# DESCRIPTION OF THE TASK
Read through the material below and copy each line in which the word "relocated" occurs.

# DATA PROVIDED
######

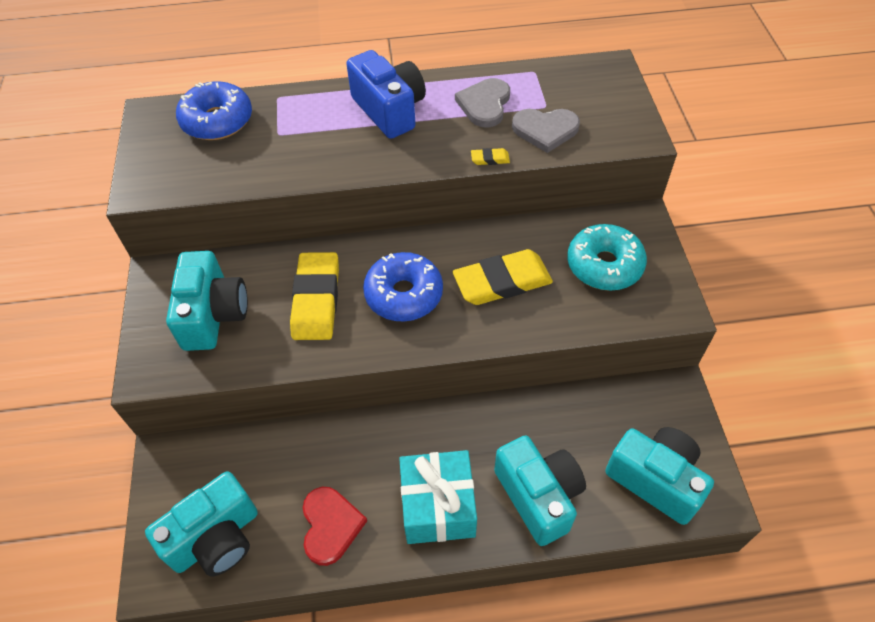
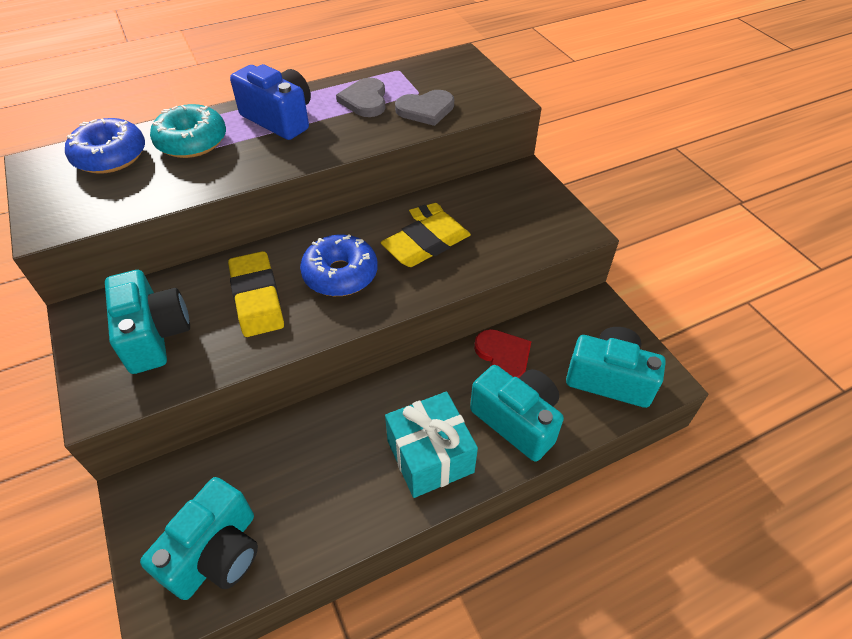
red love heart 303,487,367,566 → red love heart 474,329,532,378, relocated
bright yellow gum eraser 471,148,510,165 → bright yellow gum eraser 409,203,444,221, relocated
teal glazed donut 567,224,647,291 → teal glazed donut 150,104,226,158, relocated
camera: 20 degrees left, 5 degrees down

######

# RESULT OF THIS EXERCISE
red love heart 303,487,367,566 → red love heart 474,329,532,378, relocated
bright yellow gum eraser 471,148,510,165 → bright yellow gum eraser 409,203,444,221, relocated
teal glazed donut 567,224,647,291 → teal glazed donut 150,104,226,158, relocated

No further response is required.